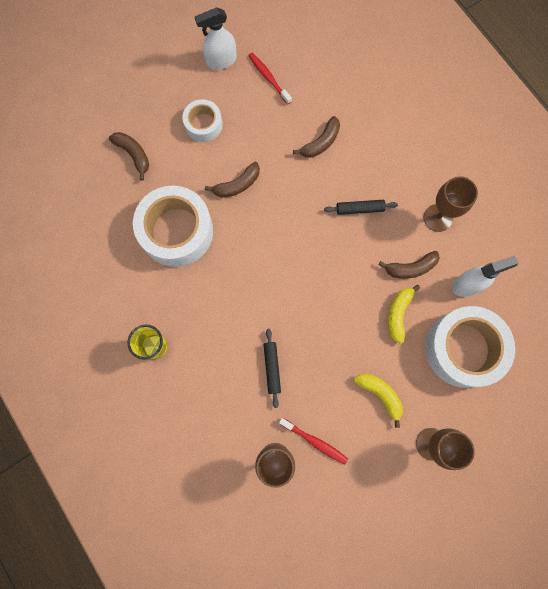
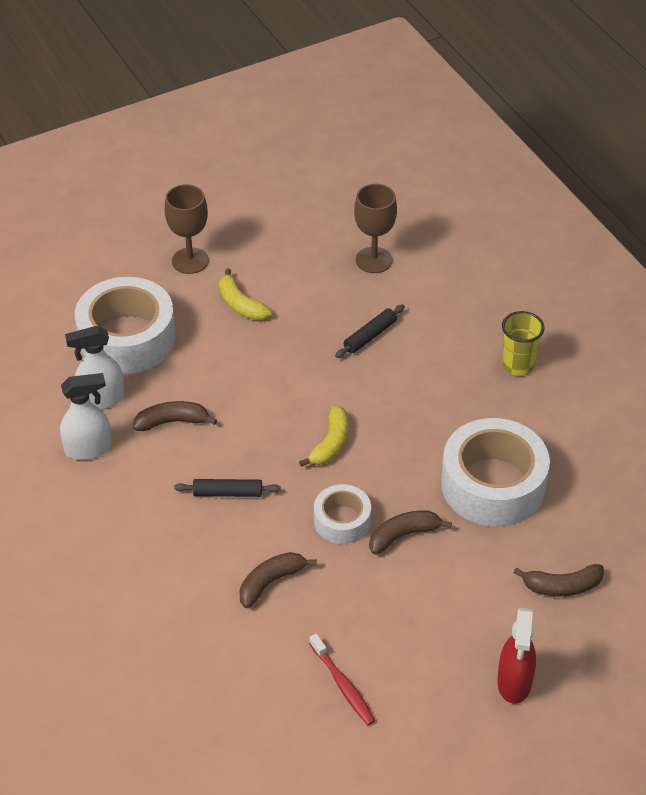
camera: 175 degrees left, 30 degrees down
(133, 155) = (562, 586): brown banana -> brown banana turned 60 degrees counterclockwise
(166, 87) = (514, 682): none -> red spray bottle
(203, 124) = (453, 621): white tape -> white tape (342, 521)
(221, 61) = (422, 719): white spray bottle -> white spray bottle (88, 449)
(272, 368) = (370, 336): black rolling pin -> black rolling pin turned 45 degrees clockwise
(314, 441) = (325, 271): red toothbrush -> none
(398, 314) = (200, 376): yellow banana -> yellow banana (330, 444)
(437, 218) = (119, 475): brown goblet -> none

[WORK TO COMPLETE] Each line of the listing above should be retyped exactly, with no pictures.

[OUTPUT BELOW]
camera: 175 degrees left, 30 degrees down
(133, 155) = (562, 586): brown banana -> brown banana turned 60 degrees counterclockwise
(166, 87) = (514, 682): none -> red spray bottle
(203, 124) = (453, 621): white tape -> white tape (342, 521)
(221, 61) = (422, 719): white spray bottle -> white spray bottle (88, 449)
(272, 368) = (370, 336): black rolling pin -> black rolling pin turned 45 degrees clockwise
(314, 441) = (325, 271): red toothbrush -> none
(398, 314) = (200, 376): yellow banana -> yellow banana (330, 444)
(437, 218) = (119, 475): brown goblet -> none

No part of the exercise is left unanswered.